Print every one of the items below word for word, with each line kept unchanged and in its original order.

* Start Dataset excerpts *

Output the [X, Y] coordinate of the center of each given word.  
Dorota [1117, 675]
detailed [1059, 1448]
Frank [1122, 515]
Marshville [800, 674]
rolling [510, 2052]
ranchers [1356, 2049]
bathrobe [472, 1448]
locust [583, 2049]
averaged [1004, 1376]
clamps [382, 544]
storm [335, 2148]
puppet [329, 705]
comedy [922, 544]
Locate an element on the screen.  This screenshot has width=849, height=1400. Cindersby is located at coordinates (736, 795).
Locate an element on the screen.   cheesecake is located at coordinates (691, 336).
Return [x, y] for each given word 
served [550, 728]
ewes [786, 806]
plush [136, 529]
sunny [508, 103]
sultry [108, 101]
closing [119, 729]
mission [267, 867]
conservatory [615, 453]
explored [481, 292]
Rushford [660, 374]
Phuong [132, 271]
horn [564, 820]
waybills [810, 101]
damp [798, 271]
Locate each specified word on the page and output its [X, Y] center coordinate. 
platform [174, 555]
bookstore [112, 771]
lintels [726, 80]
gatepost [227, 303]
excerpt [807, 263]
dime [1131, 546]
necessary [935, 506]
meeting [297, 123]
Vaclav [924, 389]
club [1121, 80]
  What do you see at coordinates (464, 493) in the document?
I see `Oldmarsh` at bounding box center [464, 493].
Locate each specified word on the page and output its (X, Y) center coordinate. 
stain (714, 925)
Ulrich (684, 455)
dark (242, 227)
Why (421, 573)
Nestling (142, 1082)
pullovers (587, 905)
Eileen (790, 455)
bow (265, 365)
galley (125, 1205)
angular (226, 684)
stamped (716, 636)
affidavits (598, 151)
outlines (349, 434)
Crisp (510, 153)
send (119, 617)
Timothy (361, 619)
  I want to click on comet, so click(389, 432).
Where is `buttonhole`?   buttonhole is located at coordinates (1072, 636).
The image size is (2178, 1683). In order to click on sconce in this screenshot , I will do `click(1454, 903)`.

* End Dataset excerpts *

> _Answer for this exercise_:
Output the [X, Y] coordinate of the center of each given word.  
Dorota [1117, 675]
detailed [1059, 1448]
Frank [1122, 515]
Marshville [800, 674]
rolling [510, 2052]
ranchers [1356, 2049]
bathrobe [472, 1448]
locust [583, 2049]
averaged [1004, 1376]
clamps [382, 544]
storm [335, 2148]
puppet [329, 705]
comedy [922, 544]
Locate an element on the screen.  This screenshot has width=849, height=1400. Cindersby is located at coordinates (736, 795).
Locate an element on the screen.   cheesecake is located at coordinates (691, 336).
Return [x, y] for each given word 
served [550, 728]
ewes [786, 806]
plush [136, 529]
sunny [508, 103]
sultry [108, 101]
closing [119, 729]
mission [267, 867]
conservatory [615, 453]
explored [481, 292]
Rushford [660, 374]
Phuong [132, 271]
horn [564, 820]
waybills [810, 101]
damp [798, 271]
Locate each specified word on the page and output its [X, Y] center coordinate. 
platform [174, 555]
bookstore [112, 771]
lintels [726, 80]
gatepost [227, 303]
excerpt [807, 263]
dime [1131, 546]
necessary [935, 506]
meeting [297, 123]
Vaclav [924, 389]
club [1121, 80]
  What do you see at coordinates (464, 493) in the document?
I see `Oldmarsh` at bounding box center [464, 493].
Locate each specified word on the page and output its (X, Y) center coordinate. 
stain (714, 925)
Ulrich (684, 455)
dark (242, 227)
Why (421, 573)
Nestling (142, 1082)
pullovers (587, 905)
Eileen (790, 455)
bow (265, 365)
galley (125, 1205)
angular (226, 684)
stamped (716, 636)
affidavits (598, 151)
outlines (349, 434)
Crisp (510, 153)
send (119, 617)
Timothy (361, 619)
  I want to click on comet, so click(389, 432).
Where is `buttonhole`?   buttonhole is located at coordinates (1072, 636).
The image size is (2178, 1683). In order to click on sconce in this screenshot , I will do `click(1454, 903)`.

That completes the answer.